▸ **Work instructions**: Every line of the records that holds the word "orange" should be copied.
══ Data records ══
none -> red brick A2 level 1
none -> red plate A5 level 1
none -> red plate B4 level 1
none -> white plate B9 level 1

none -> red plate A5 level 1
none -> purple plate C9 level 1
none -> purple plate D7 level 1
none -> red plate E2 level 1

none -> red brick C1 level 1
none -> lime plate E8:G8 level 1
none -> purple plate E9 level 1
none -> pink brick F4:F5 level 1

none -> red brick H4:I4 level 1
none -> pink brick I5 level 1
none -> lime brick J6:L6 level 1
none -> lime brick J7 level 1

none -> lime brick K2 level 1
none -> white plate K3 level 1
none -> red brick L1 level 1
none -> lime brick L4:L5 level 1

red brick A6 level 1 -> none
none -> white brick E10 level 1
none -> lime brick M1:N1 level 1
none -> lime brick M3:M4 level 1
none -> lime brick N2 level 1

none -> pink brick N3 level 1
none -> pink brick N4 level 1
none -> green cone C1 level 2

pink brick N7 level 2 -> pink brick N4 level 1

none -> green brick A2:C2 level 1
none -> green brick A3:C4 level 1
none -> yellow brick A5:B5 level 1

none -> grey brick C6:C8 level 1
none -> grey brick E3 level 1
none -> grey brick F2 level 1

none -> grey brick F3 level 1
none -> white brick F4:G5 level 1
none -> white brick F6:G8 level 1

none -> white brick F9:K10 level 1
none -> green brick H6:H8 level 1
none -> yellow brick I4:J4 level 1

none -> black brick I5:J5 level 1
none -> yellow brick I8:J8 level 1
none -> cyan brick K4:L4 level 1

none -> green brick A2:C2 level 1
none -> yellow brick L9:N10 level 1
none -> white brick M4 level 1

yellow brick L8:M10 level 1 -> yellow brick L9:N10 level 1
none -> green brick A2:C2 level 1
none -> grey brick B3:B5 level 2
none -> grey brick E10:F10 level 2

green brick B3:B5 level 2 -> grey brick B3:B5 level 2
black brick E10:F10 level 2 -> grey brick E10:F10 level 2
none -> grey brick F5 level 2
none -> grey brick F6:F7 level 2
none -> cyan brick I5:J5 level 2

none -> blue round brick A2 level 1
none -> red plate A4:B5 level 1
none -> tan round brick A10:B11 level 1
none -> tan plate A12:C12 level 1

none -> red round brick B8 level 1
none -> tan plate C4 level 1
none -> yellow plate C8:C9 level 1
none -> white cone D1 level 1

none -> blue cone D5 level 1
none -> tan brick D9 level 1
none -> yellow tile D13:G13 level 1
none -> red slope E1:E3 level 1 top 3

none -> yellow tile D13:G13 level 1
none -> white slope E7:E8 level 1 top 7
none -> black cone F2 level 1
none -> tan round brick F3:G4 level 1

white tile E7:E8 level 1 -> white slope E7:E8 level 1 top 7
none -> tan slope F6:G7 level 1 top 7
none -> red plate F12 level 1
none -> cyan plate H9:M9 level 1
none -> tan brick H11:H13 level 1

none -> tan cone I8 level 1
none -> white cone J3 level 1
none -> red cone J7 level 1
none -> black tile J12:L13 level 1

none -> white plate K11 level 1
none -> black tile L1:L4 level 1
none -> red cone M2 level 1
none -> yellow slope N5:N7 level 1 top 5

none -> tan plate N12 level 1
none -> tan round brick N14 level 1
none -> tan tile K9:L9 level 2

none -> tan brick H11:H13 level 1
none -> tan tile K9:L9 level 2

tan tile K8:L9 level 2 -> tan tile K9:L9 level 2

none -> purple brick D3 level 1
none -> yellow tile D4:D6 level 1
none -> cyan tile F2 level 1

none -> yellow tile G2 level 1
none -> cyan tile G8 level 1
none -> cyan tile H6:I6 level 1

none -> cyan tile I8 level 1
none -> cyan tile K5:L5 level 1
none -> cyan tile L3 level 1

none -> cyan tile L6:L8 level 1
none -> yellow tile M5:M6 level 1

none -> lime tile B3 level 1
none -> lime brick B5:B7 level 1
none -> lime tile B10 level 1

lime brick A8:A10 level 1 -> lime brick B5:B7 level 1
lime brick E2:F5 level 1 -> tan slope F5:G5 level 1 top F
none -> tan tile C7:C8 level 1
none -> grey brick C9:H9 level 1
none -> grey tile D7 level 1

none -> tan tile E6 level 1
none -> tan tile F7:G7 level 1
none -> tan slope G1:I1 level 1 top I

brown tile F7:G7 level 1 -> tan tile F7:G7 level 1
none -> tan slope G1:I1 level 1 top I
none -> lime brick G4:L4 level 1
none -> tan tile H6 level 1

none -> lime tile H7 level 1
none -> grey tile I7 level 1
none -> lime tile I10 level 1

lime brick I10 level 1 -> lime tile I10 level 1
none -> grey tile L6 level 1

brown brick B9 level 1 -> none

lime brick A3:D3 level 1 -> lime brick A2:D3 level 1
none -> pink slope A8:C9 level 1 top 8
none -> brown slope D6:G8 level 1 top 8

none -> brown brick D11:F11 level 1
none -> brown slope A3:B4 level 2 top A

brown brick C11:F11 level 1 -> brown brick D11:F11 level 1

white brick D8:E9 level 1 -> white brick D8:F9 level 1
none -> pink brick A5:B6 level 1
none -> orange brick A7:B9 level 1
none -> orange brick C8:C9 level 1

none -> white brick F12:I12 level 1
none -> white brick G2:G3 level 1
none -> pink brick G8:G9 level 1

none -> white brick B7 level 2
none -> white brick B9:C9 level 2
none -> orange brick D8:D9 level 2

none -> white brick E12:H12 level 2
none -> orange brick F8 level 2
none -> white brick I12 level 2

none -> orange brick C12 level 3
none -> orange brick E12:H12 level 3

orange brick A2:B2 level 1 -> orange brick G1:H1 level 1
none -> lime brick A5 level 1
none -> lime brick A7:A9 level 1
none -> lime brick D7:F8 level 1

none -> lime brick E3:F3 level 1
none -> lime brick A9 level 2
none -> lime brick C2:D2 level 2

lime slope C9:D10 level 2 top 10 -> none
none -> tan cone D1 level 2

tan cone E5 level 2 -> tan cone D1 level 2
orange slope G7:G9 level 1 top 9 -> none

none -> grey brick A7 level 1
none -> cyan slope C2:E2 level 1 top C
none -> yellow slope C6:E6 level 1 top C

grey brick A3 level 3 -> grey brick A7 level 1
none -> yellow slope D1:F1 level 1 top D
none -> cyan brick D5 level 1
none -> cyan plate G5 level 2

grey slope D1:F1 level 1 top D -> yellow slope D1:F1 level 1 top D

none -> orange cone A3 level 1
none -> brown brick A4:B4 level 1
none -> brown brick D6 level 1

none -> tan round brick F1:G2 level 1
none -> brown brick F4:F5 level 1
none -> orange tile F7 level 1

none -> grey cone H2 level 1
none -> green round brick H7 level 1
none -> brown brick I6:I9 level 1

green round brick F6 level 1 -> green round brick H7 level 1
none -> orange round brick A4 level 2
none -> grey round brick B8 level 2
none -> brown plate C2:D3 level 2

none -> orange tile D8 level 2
═══
▸ **Result of this task**:
none -> orange brick A7:B9 level 1
none -> orange brick C8:C9 level 1
none -> orange brick D8:D9 level 2
none -> orange brick F8 level 2
none -> orange brick C12 level 3
none -> orange brick E12:H12 level 3
orange brick A2:B2 level 1 -> orange brick G1:H1 level 1
orange slope G7:G9 level 1 top 9 -> none
none -> orange cone A3 level 1
none -> orange tile F7 level 1
none -> orange round brick A4 level 2
none -> orange tile D8 level 2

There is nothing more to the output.